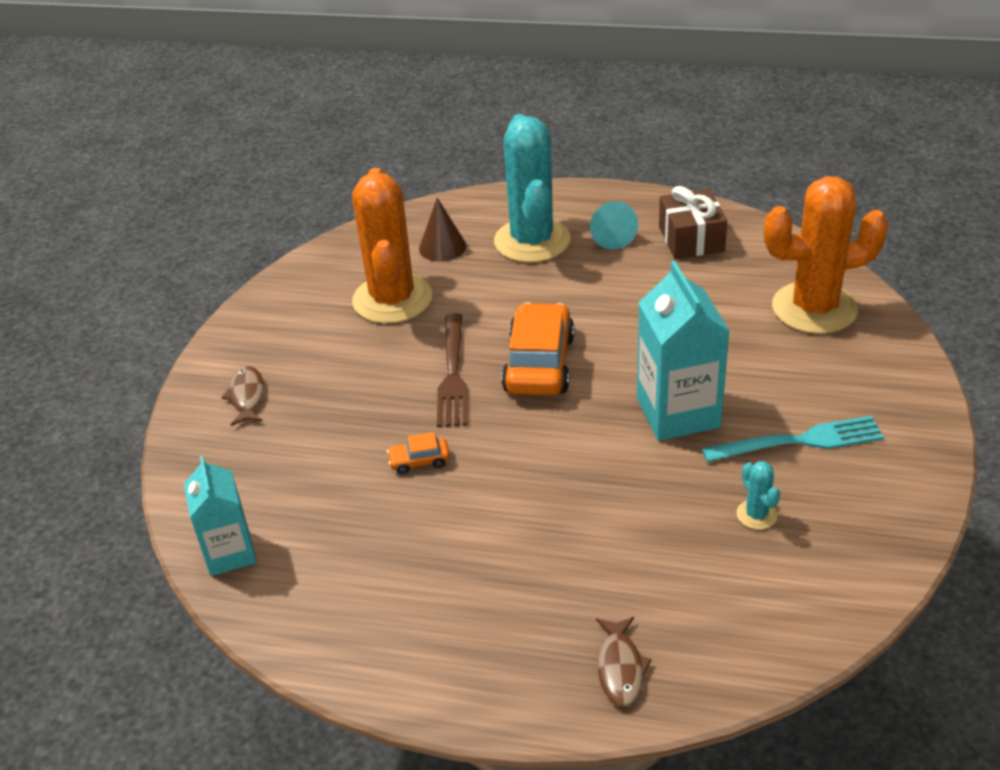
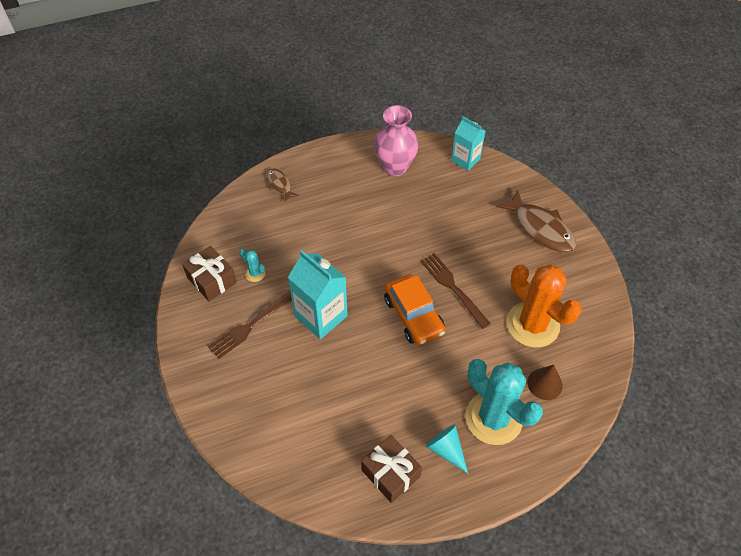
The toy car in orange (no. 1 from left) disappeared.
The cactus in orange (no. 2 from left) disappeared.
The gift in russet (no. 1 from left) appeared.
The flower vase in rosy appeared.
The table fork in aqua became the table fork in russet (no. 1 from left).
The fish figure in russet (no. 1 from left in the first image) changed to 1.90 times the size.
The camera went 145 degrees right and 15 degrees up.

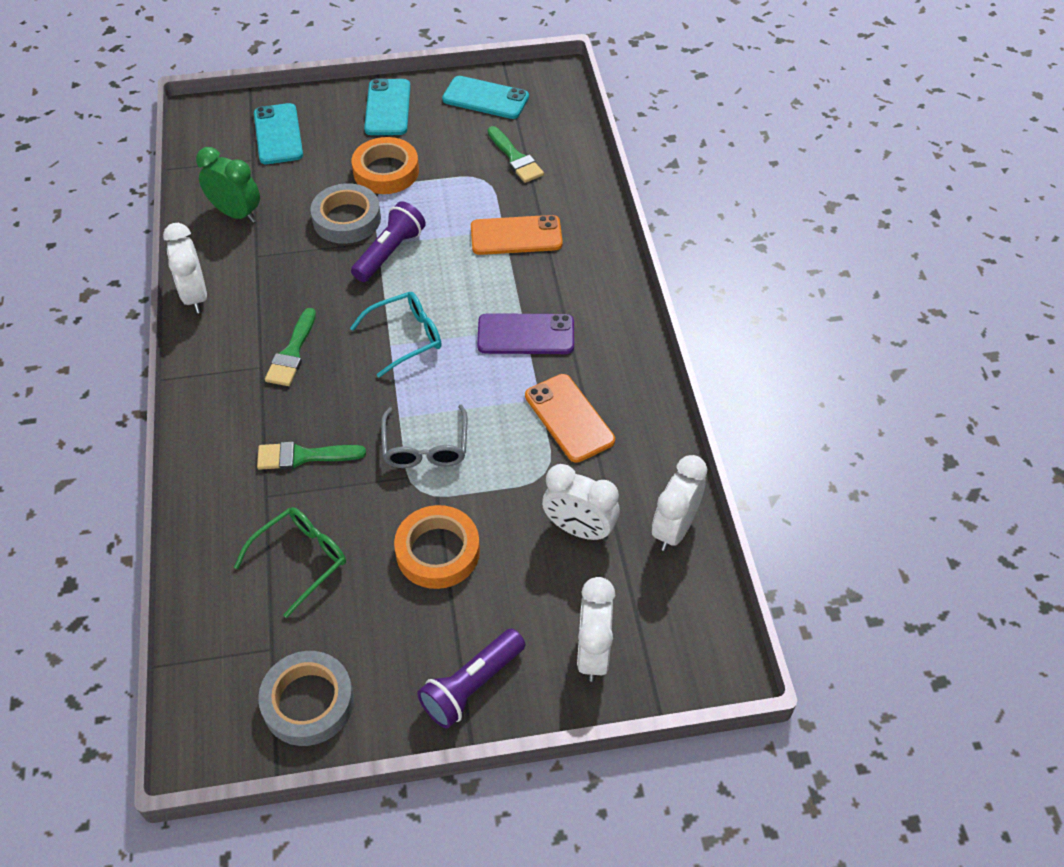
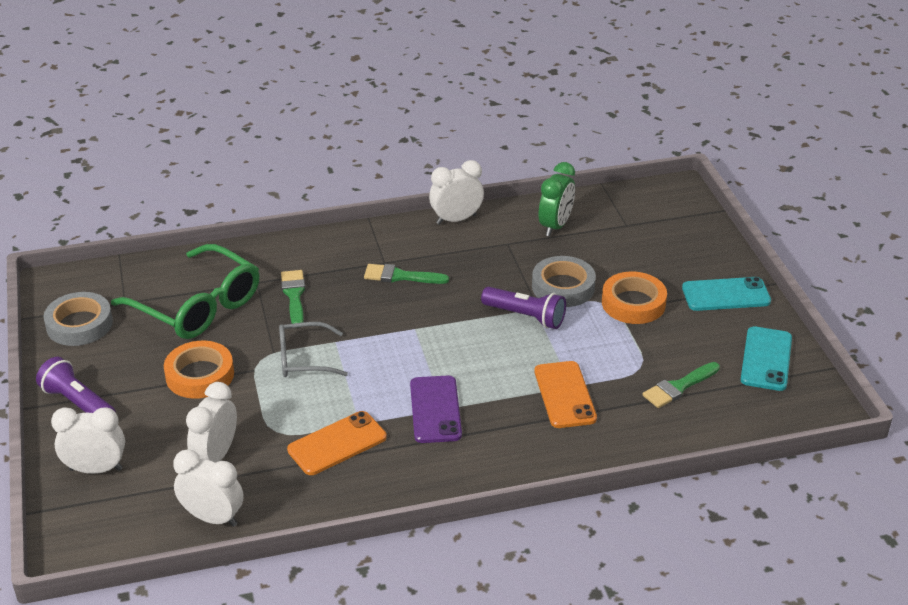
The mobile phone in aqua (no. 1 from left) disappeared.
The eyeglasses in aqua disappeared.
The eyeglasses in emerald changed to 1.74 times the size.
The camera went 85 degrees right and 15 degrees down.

───

What the exercise asks
From the material given, work out how many lines hold the string "orange"; state that number and nothing further.

Answer to this exercise
2